Task description - Repeat, word for word, each of the records shown below, without their pictures.

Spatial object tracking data
BEGIN

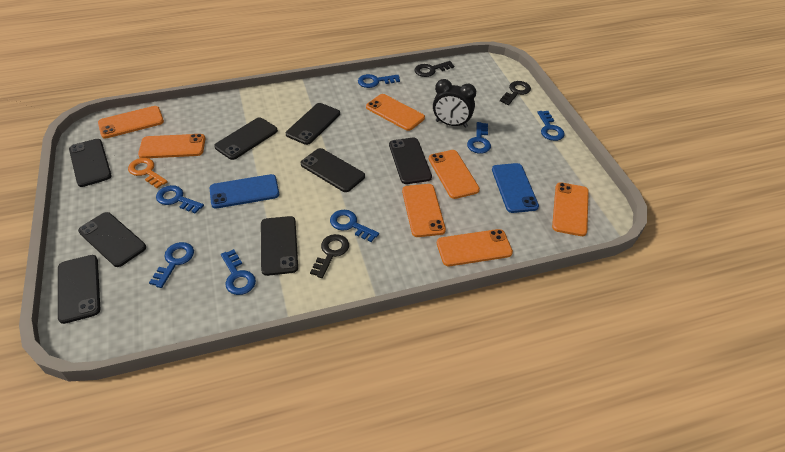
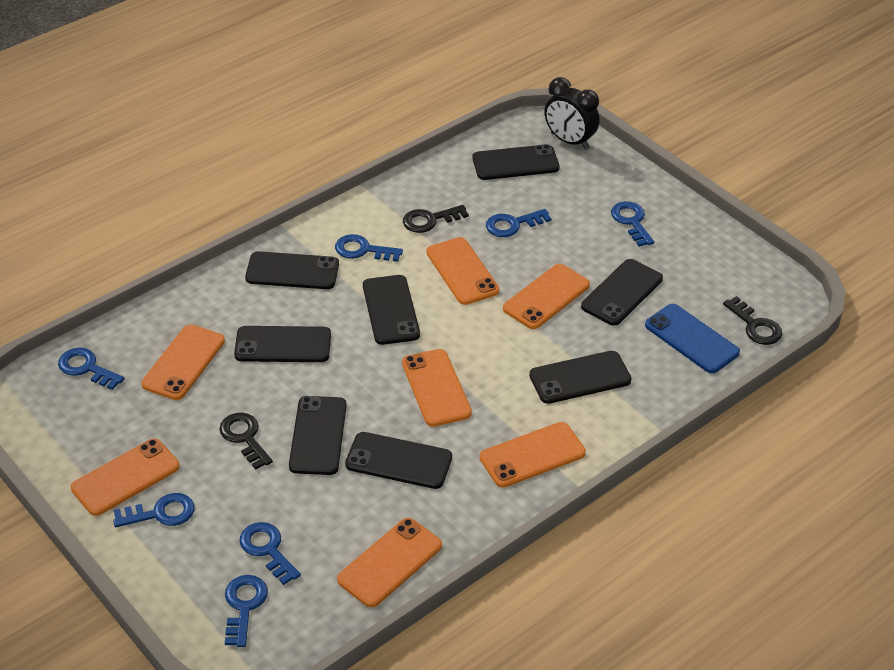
blue phone: 2 -> 1
orange key: 1 -> 0

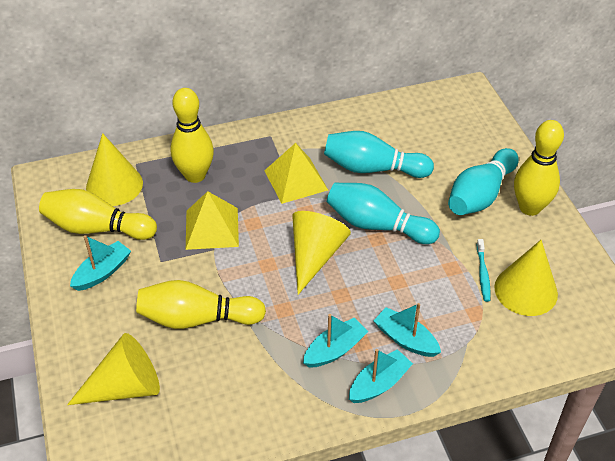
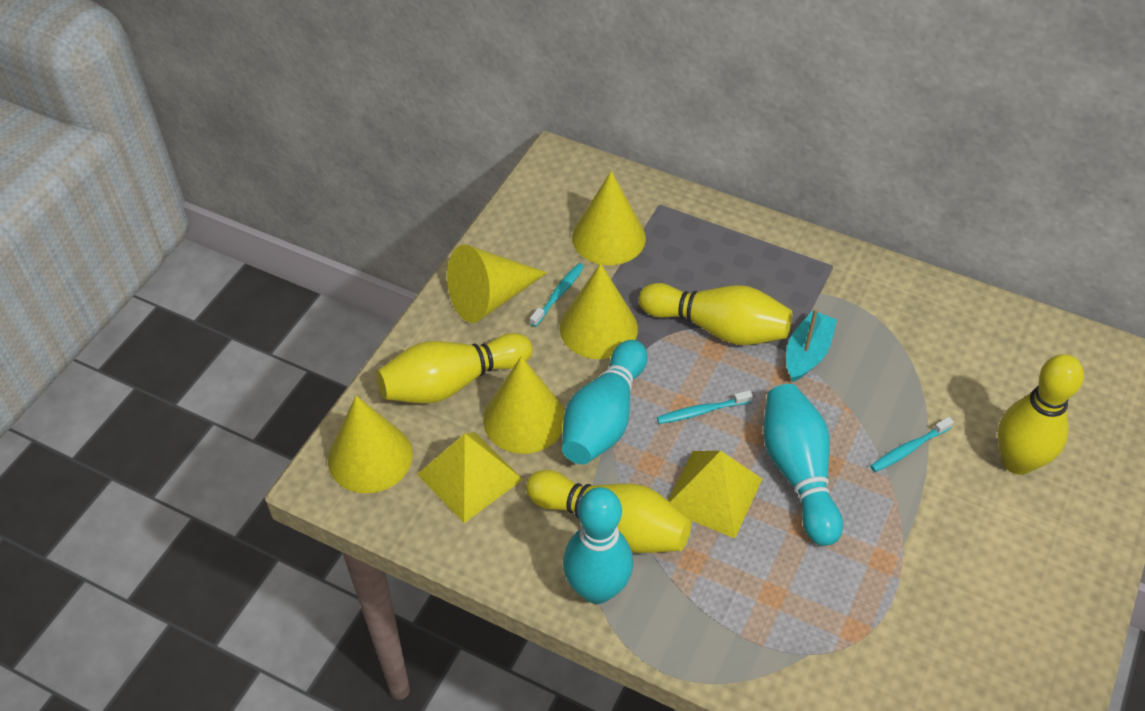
turquoise boat: 4 -> 1
turquoise toothbrush: 1 -> 3
yellow cone: 4 -> 5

END

Written answer -
blue phone: 2 -> 1
orange key: 1 -> 0

turquoise boat: 4 -> 1
turquoise toothbrush: 1 -> 3
yellow cone: 4 -> 5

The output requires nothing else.